The string "none" may appear in lines of the data; report how many lines contain it, with no other output.

Exercise materials —
+--

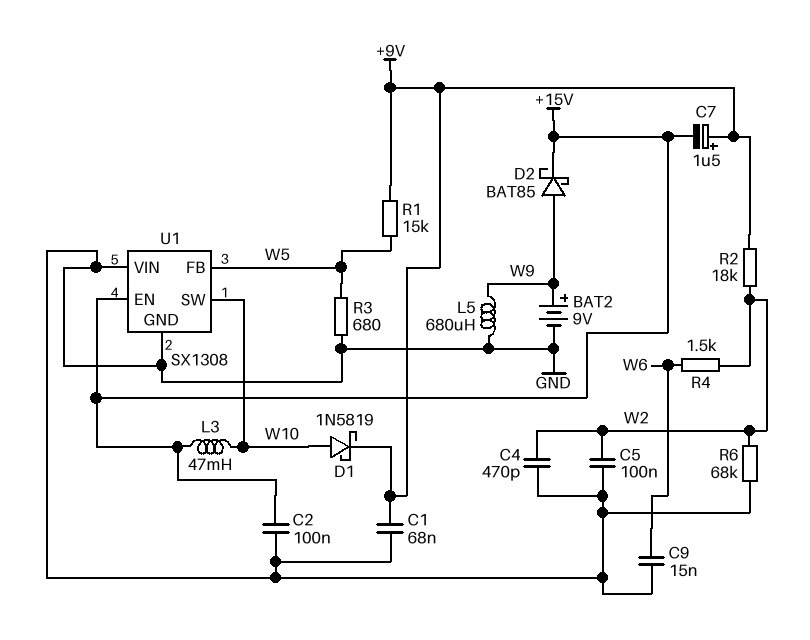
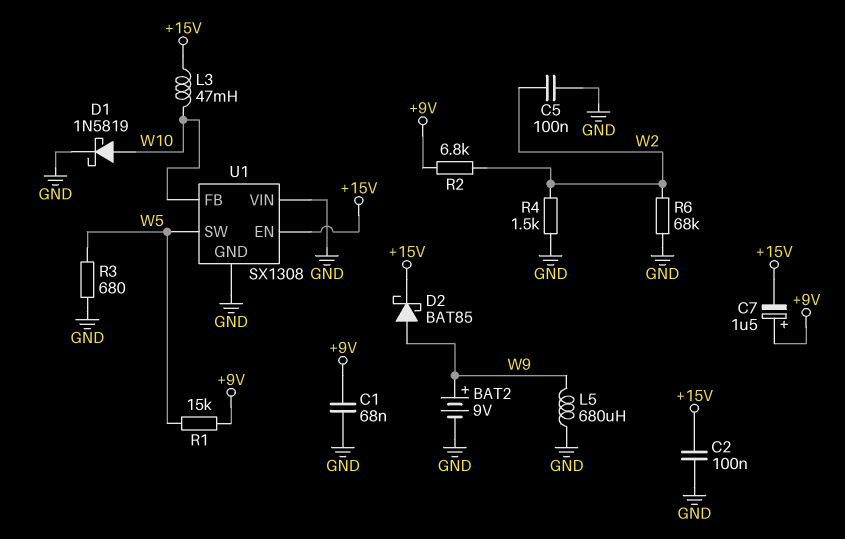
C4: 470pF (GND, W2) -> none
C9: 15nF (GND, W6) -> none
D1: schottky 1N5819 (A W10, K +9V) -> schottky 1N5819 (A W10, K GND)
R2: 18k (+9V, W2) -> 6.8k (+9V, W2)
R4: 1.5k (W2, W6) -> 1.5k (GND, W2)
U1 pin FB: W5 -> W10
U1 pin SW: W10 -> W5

+--

Answer section —
2